The result should be an exact copy of the entries below, free of pictures.
BEGIN DATA IN THIS EXERCISE
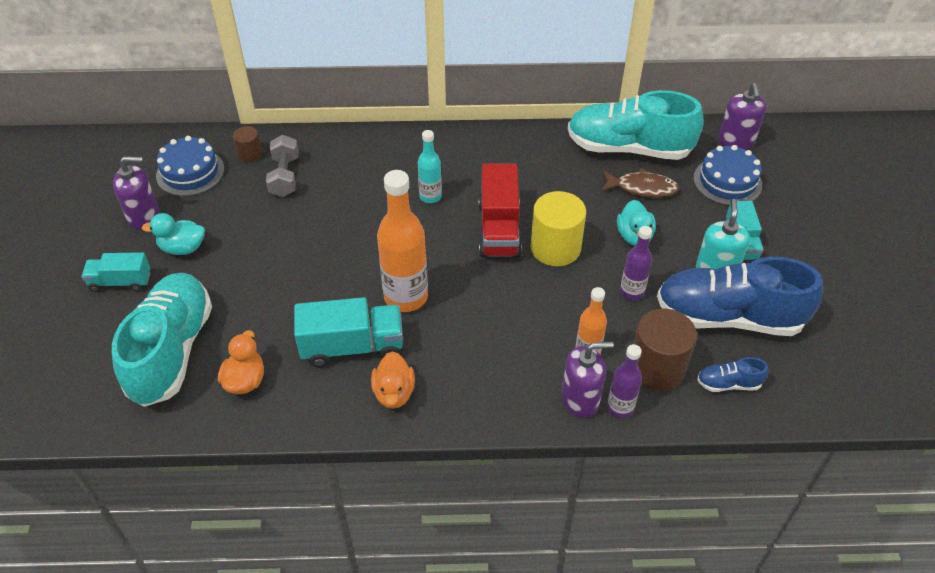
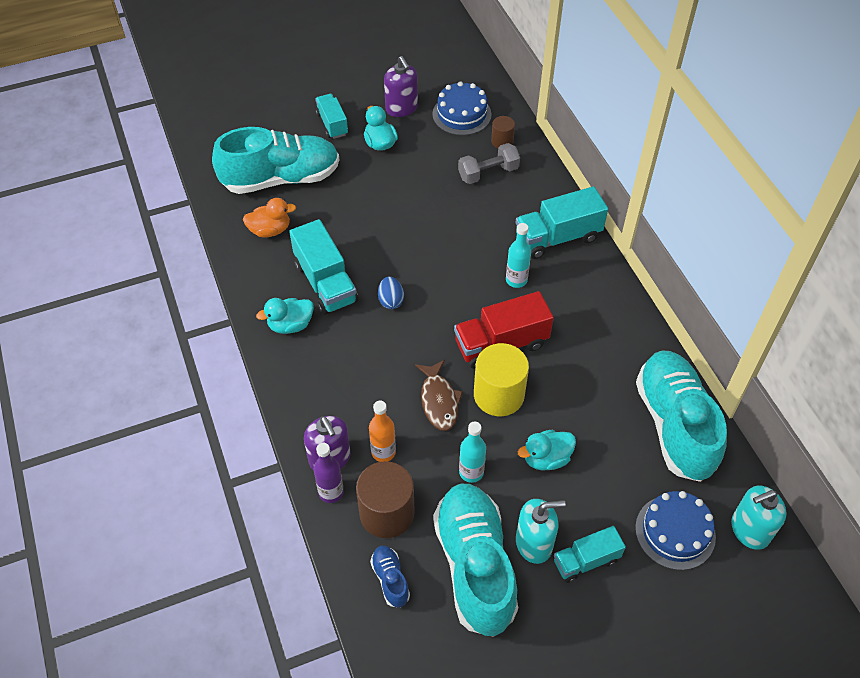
camera: 70 degrees right, 5 degrees up
(394, 393) = (290, 325): orange duck -> turquoise duck
(396, 154) = (557, 237): none -> turquoise truck
(406, 297) = (391, 300): orange bottle -> blue egg
(632, 292) = (471, 472): purple bottle -> turquoise bottle
(642, 188) = (620, 450): brown fish -> brown fish (439, 401)
(728, 317) = (475, 566): blue shoe -> turquoise shoe
(736, 141) = (749, 530): purple soap dispenser -> turquoise soap dispenser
END DATA IN THIS EXERCISE
* **YOUR RESPONSE**:
camera: 70 degrees right, 5 degrees up
(394, 393) = (290, 325): orange duck -> turquoise duck
(396, 154) = (557, 237): none -> turquoise truck
(406, 297) = (391, 300): orange bottle -> blue egg
(632, 292) = (471, 472): purple bottle -> turquoise bottle
(642, 188) = (620, 450): brown fish -> brown fish (439, 401)
(728, 317) = (475, 566): blue shoe -> turquoise shoe
(736, 141) = (749, 530): purple soap dispenser -> turquoise soap dispenser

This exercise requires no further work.